## INSTRUCTIONS TO FOLLOW:
Could you rewrite the records below with each "semicircle" changed to "half-disk" and everything else left as it is, omitting the pictures from your answer?

## RECORDS:
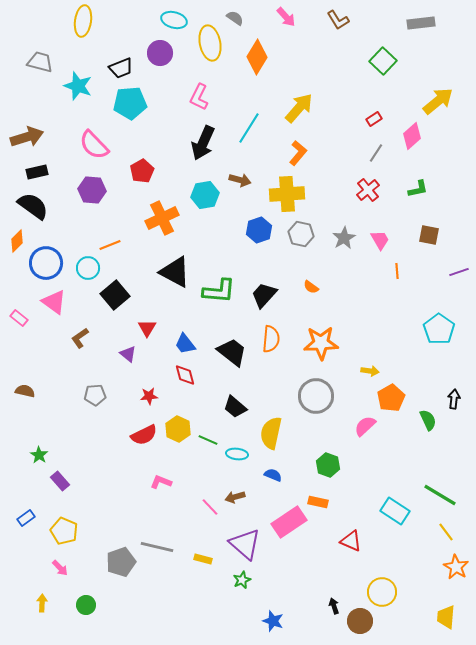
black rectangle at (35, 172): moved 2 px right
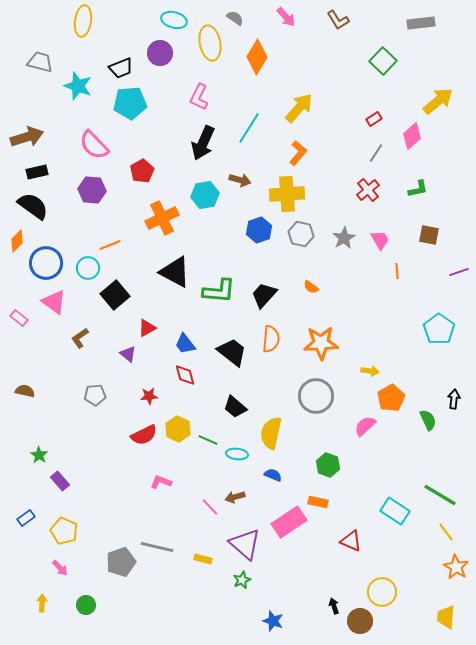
red triangle at (147, 328): rotated 30 degrees clockwise
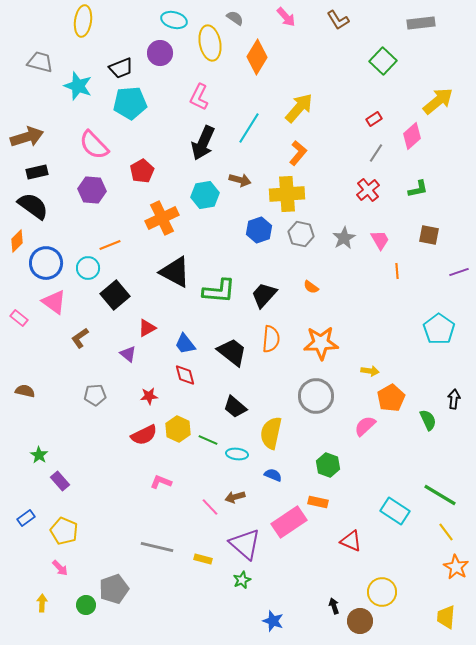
gray pentagon at (121, 562): moved 7 px left, 27 px down
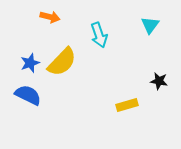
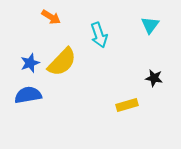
orange arrow: moved 1 px right; rotated 18 degrees clockwise
black star: moved 5 px left, 3 px up
blue semicircle: rotated 36 degrees counterclockwise
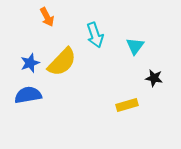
orange arrow: moved 4 px left; rotated 30 degrees clockwise
cyan triangle: moved 15 px left, 21 px down
cyan arrow: moved 4 px left
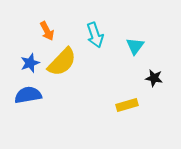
orange arrow: moved 14 px down
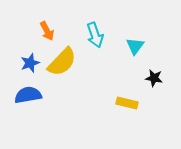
yellow rectangle: moved 2 px up; rotated 30 degrees clockwise
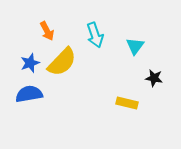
blue semicircle: moved 1 px right, 1 px up
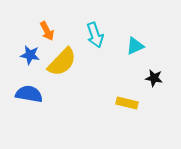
cyan triangle: rotated 30 degrees clockwise
blue star: moved 8 px up; rotated 30 degrees clockwise
blue semicircle: rotated 20 degrees clockwise
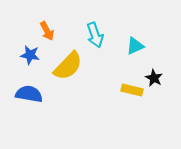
yellow semicircle: moved 6 px right, 4 px down
black star: rotated 18 degrees clockwise
yellow rectangle: moved 5 px right, 13 px up
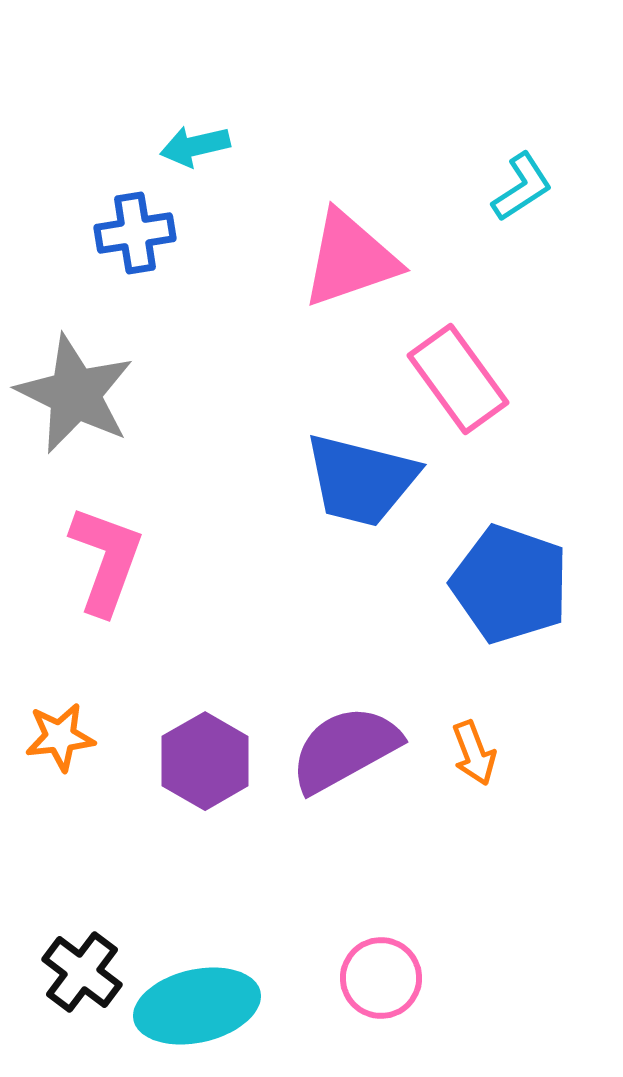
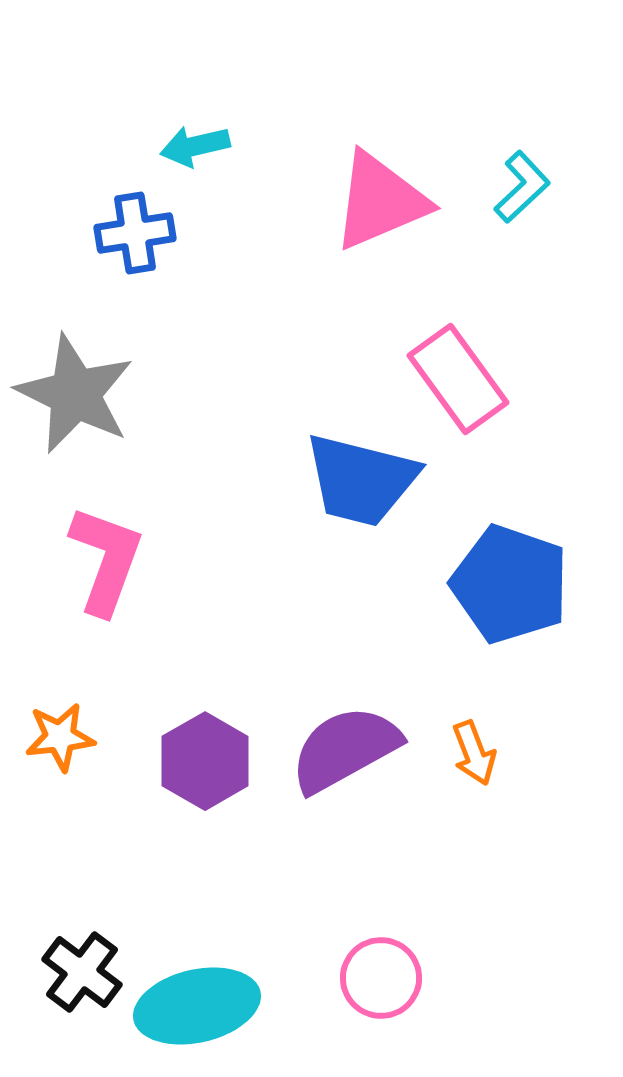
cyan L-shape: rotated 10 degrees counterclockwise
pink triangle: moved 30 px right, 58 px up; rotated 4 degrees counterclockwise
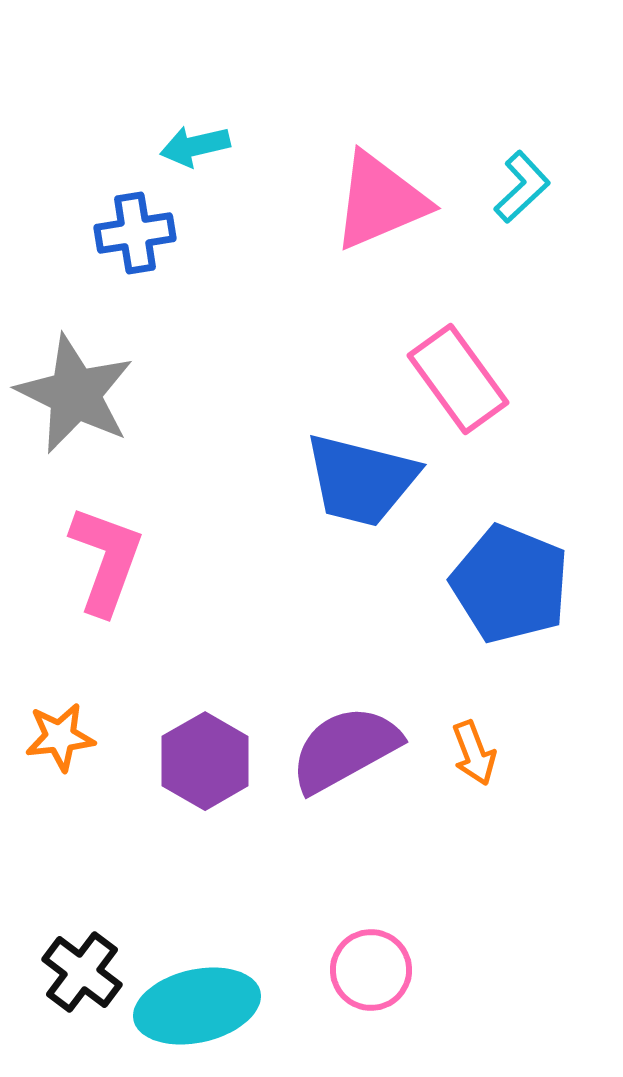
blue pentagon: rotated 3 degrees clockwise
pink circle: moved 10 px left, 8 px up
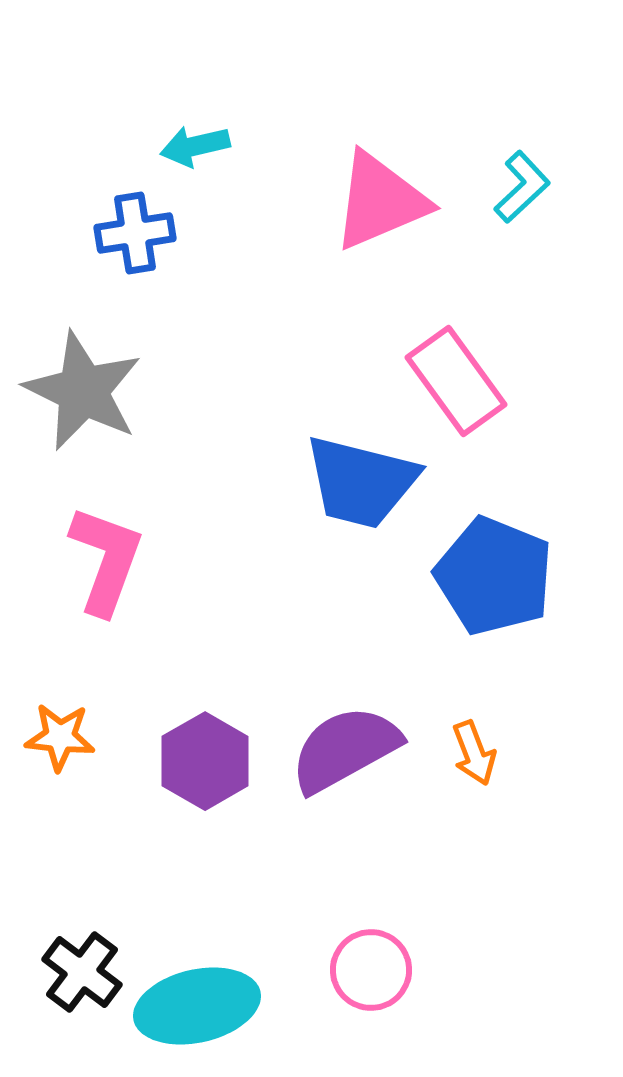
pink rectangle: moved 2 px left, 2 px down
gray star: moved 8 px right, 3 px up
blue trapezoid: moved 2 px down
blue pentagon: moved 16 px left, 8 px up
orange star: rotated 12 degrees clockwise
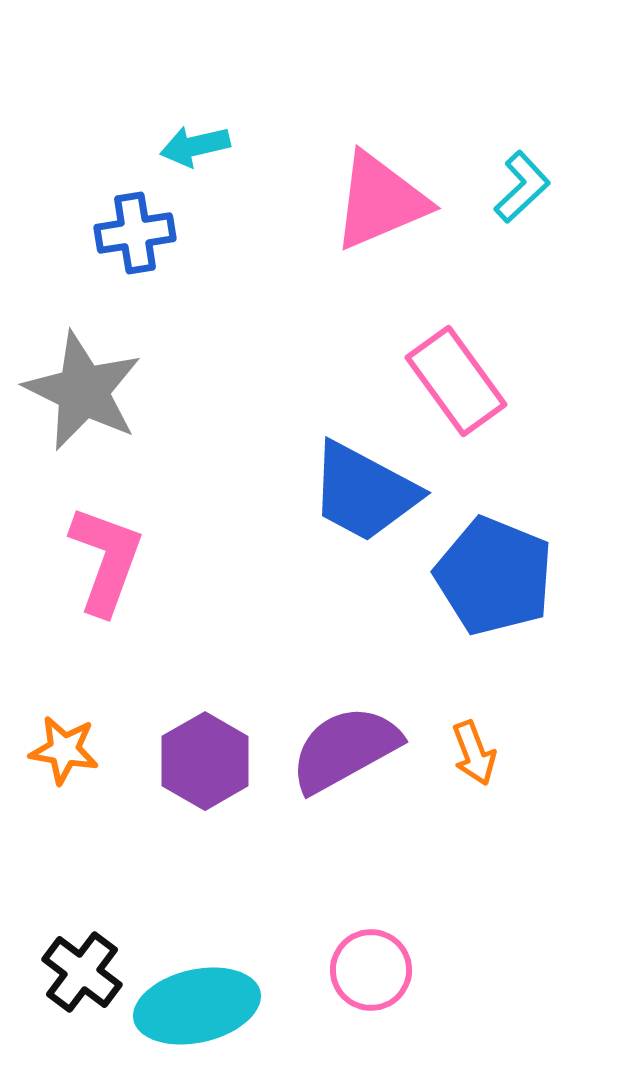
blue trapezoid: moved 3 px right, 10 px down; rotated 14 degrees clockwise
orange star: moved 4 px right, 13 px down; rotated 4 degrees clockwise
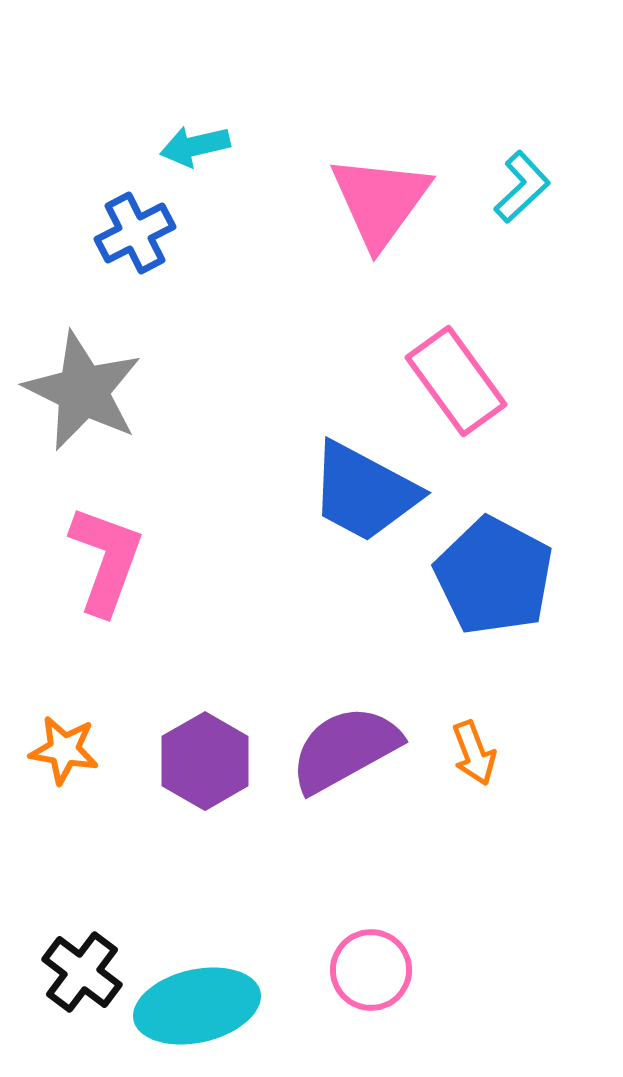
pink triangle: rotated 31 degrees counterclockwise
blue cross: rotated 18 degrees counterclockwise
blue pentagon: rotated 6 degrees clockwise
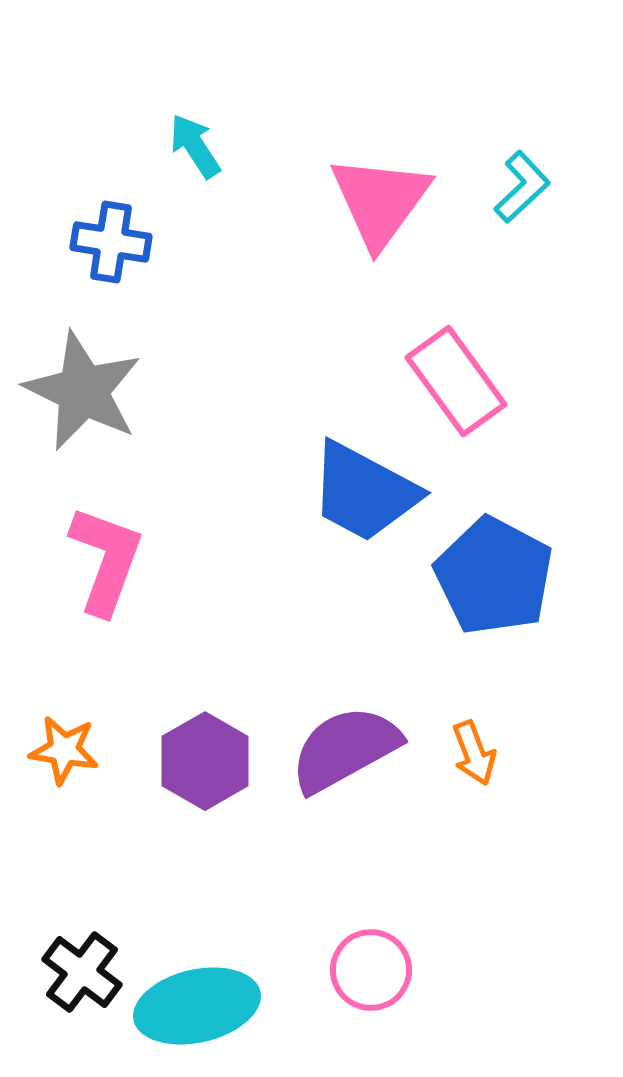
cyan arrow: rotated 70 degrees clockwise
blue cross: moved 24 px left, 9 px down; rotated 36 degrees clockwise
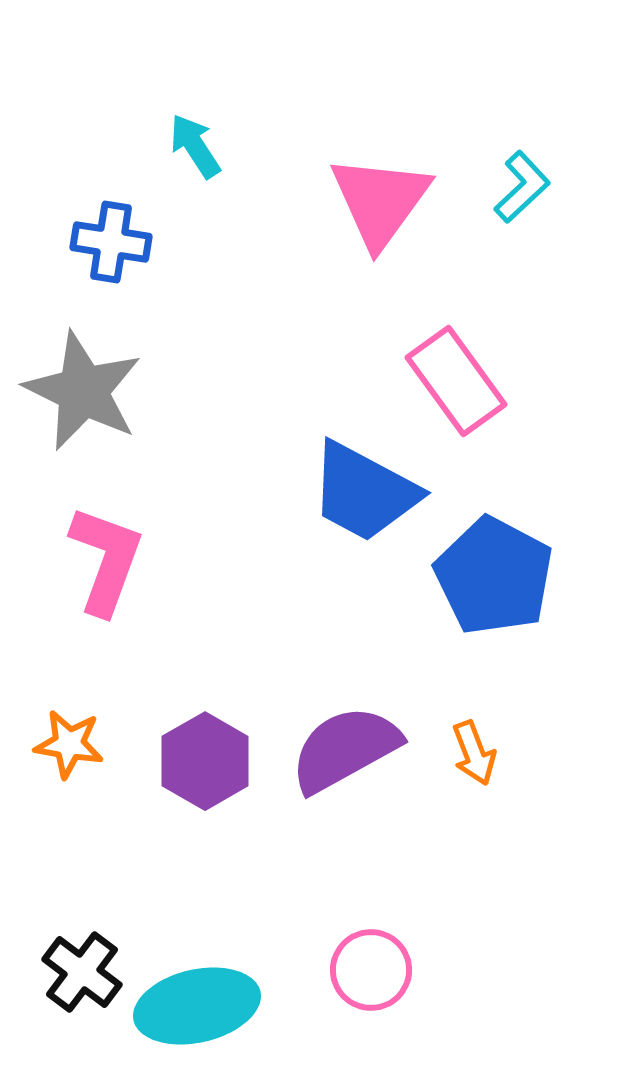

## PROBLEM SOLUTION:
black rectangle at (35, 172): moved 2 px right
red triangle at (147, 328): rotated 30 degrees clockwise
gray pentagon at (121, 562): moved 7 px left, 27 px down
orange arrow: moved 1 px right; rotated 18 degrees clockwise
black star: moved 5 px left, 3 px up
blue half-disk: rotated 36 degrees counterclockwise
orange arrow: moved 4 px left; rotated 30 degrees clockwise
cyan triangle: moved 15 px left, 21 px down
cyan arrow: moved 4 px left
orange arrow: moved 14 px down
yellow rectangle: moved 2 px up; rotated 30 degrees clockwise
blue half-disk: moved 1 px right, 1 px up
cyan triangle: rotated 30 degrees clockwise
blue star: moved 8 px up; rotated 30 degrees clockwise
blue half-disk: rotated 20 degrees clockwise
yellow half-disk: moved 6 px right, 4 px down
black star: rotated 18 degrees clockwise
yellow rectangle: moved 5 px right, 13 px up
cyan L-shape: rotated 10 degrees counterclockwise
pink triangle: moved 30 px right, 58 px up; rotated 4 degrees counterclockwise
blue pentagon: rotated 3 degrees clockwise
pink circle: moved 10 px left, 8 px up
pink rectangle: moved 2 px left, 2 px down
gray star: moved 8 px right, 3 px up
blue trapezoid: moved 2 px down
blue pentagon: moved 16 px left, 8 px up
orange star: rotated 12 degrees clockwise
blue trapezoid: moved 3 px right, 10 px down; rotated 14 degrees clockwise
orange star: moved 4 px right, 13 px down; rotated 4 degrees clockwise
pink triangle: rotated 31 degrees counterclockwise
blue cross: rotated 18 degrees counterclockwise
blue pentagon: rotated 6 degrees clockwise
cyan arrow: rotated 70 degrees clockwise
blue cross: moved 24 px left, 9 px down; rotated 36 degrees clockwise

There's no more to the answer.